### Image sets with object changes
☆ ☆ ☆ ☆ ☆ ☆ ☆

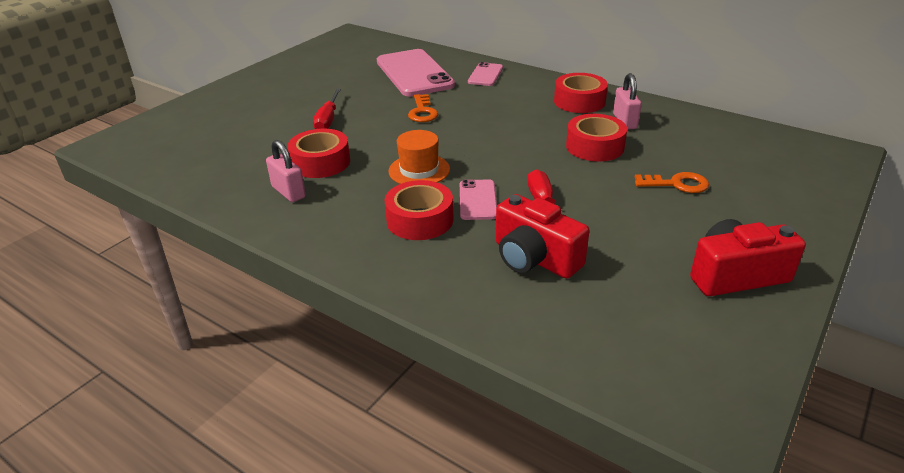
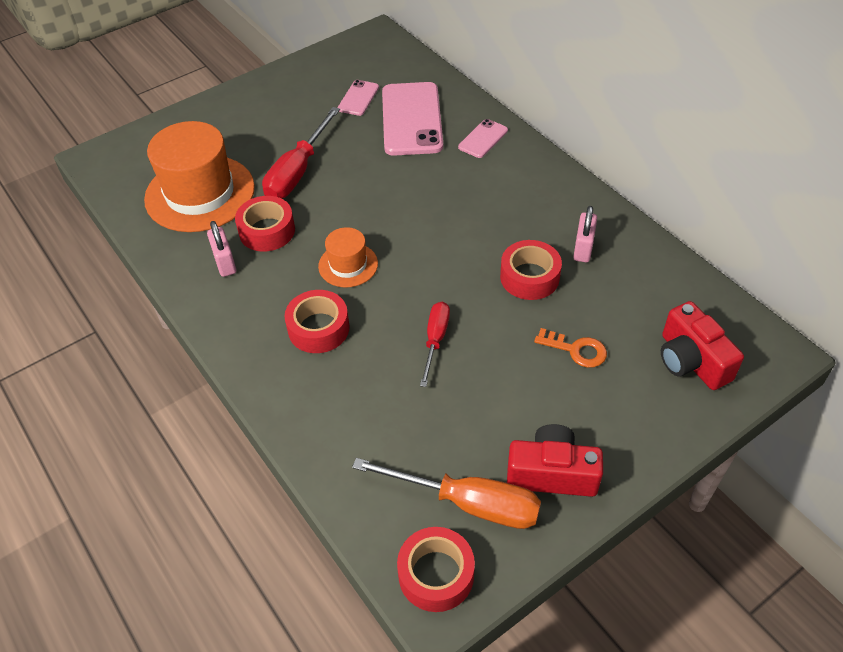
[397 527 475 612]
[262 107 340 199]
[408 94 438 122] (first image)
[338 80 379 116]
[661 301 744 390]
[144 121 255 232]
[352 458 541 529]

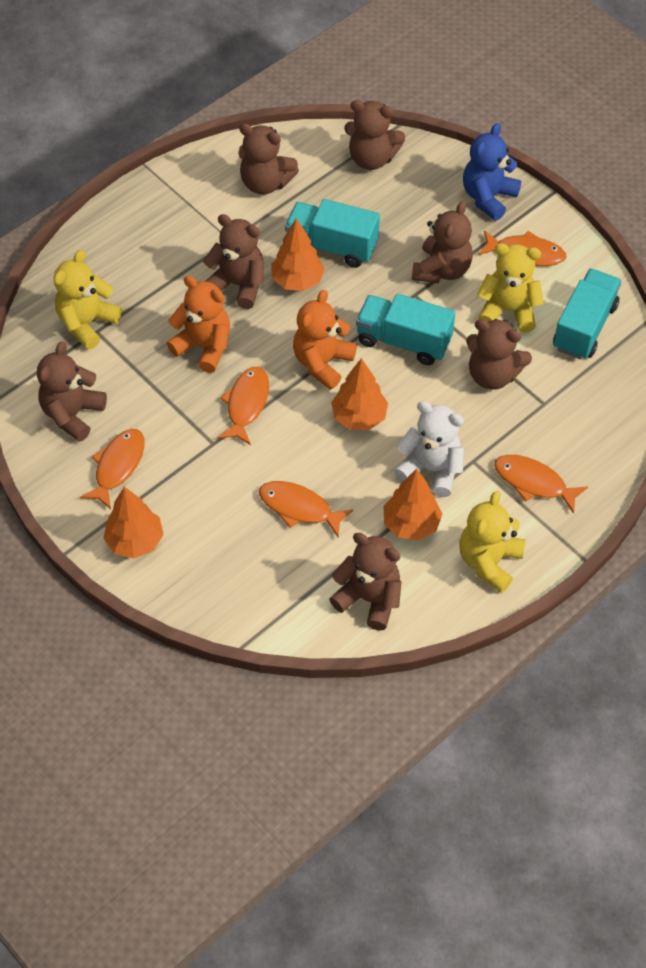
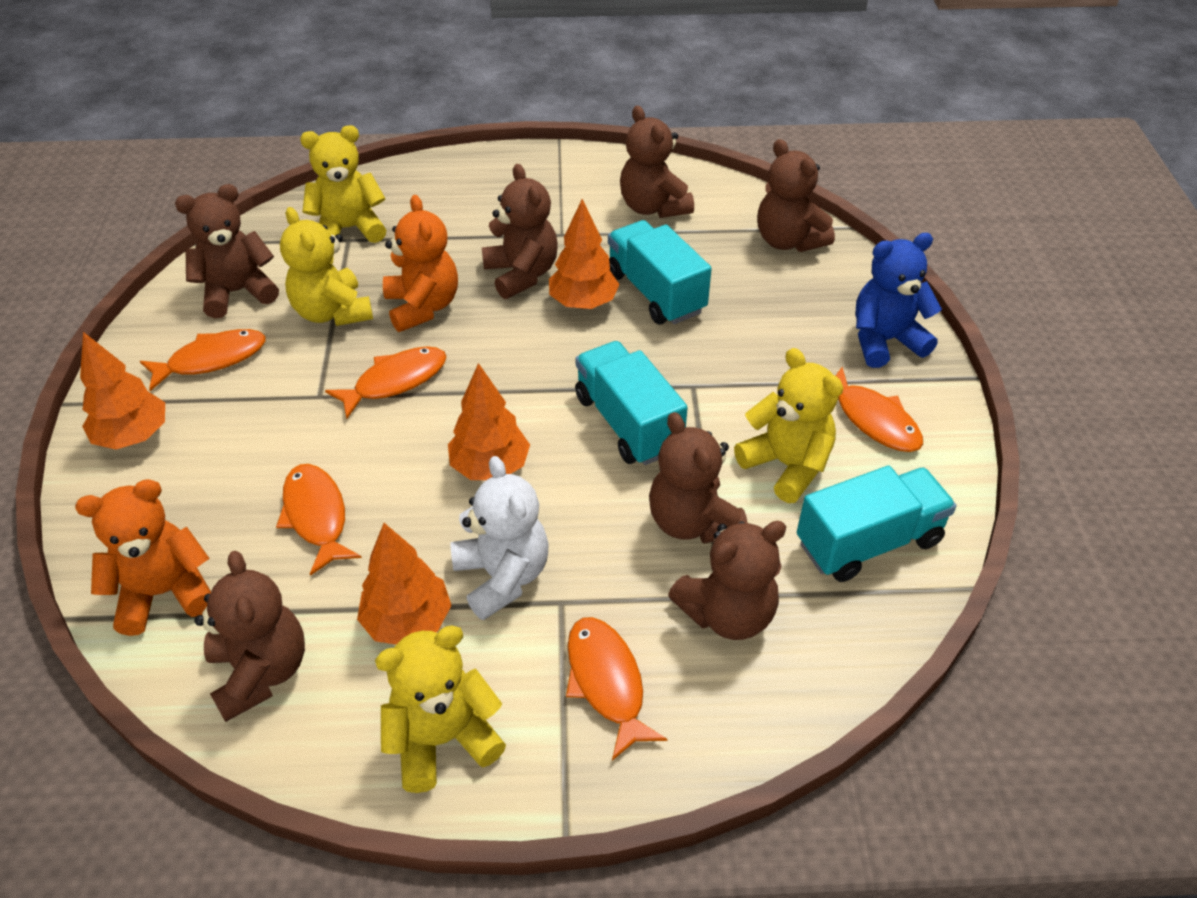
[668 521 786 640]
[75 479 211 636]
[280 207 373 326]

☆ ☆ ☆ ☆ ☆ ☆ ☆

### ABOUT THIS EXERCISE
What you return must match, line for line, the records from the line containing "[338 80 379 116]" through their end, with both ends included and no pictures.

### WORKED SOLUTION
[338 80 379 116]
[661 301 744 390]
[144 121 255 232]
[352 458 541 529]

[668 521 786 640]
[75 479 211 636]
[280 207 373 326]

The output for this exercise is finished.